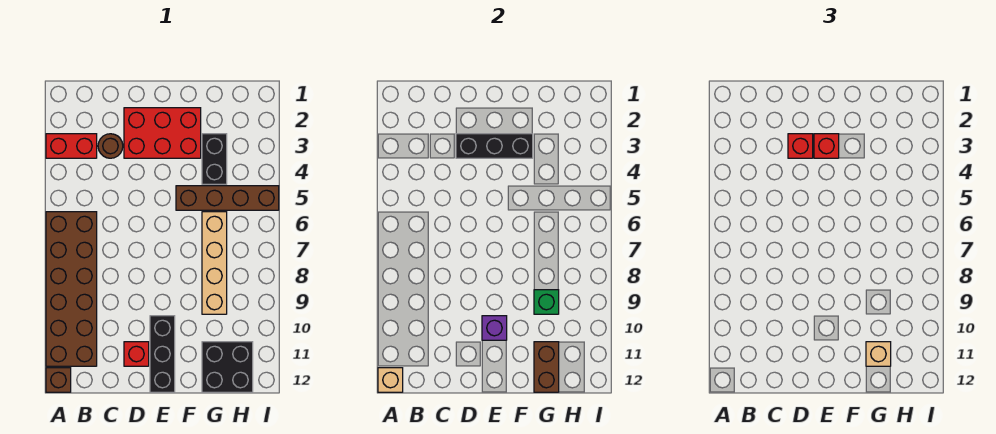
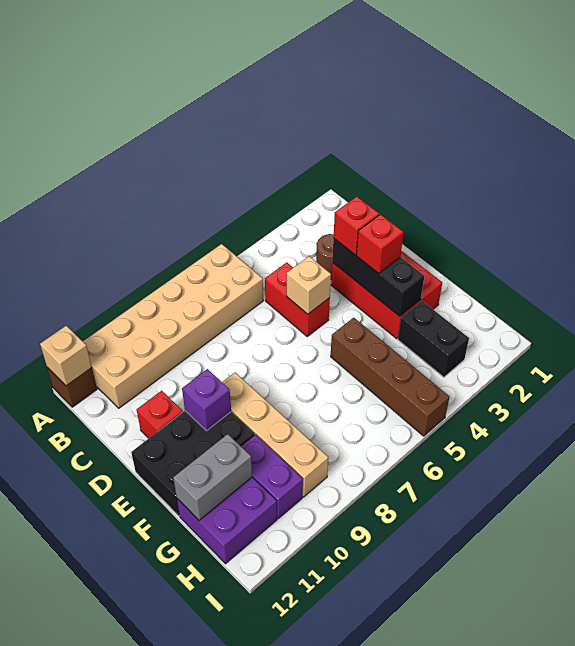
red brick A3:B3 level 1 -> red brick C5:D5 level 1
brown brick A6:B11 level 1 -> tan brick A6:B11 level 1
black brick E10:E12 level 1 -> black brick E10:F12 level 1
black brick G3:G4 level 1 -> black brick G3:H3 level 1
tan brick G6:G9 level 1 -> tan brick E9:H9 level 1
green brick G9 level 2 -> none
none -> purple brick G10:H10 level 1
black brick G11:H12 level 1 -> purple brick G11:H12 level 1
brown brick G11:G12 level 2 -> grey brick G11:G12 level 2
tan brick G11 level 3 -> tan brick D5 level 2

(TASK INSTRUCTIONS) Only the lines from the one containing "black brick G11:H12" through the last line of the records should appear, each written out exactly.

(ANSWER FOR THIS EXERCISE)
black brick G11:H12 level 1 -> purple brick G11:H12 level 1
brown brick G11:G12 level 2 -> grey brick G11:G12 level 2
tan brick G11 level 3 -> tan brick D5 level 2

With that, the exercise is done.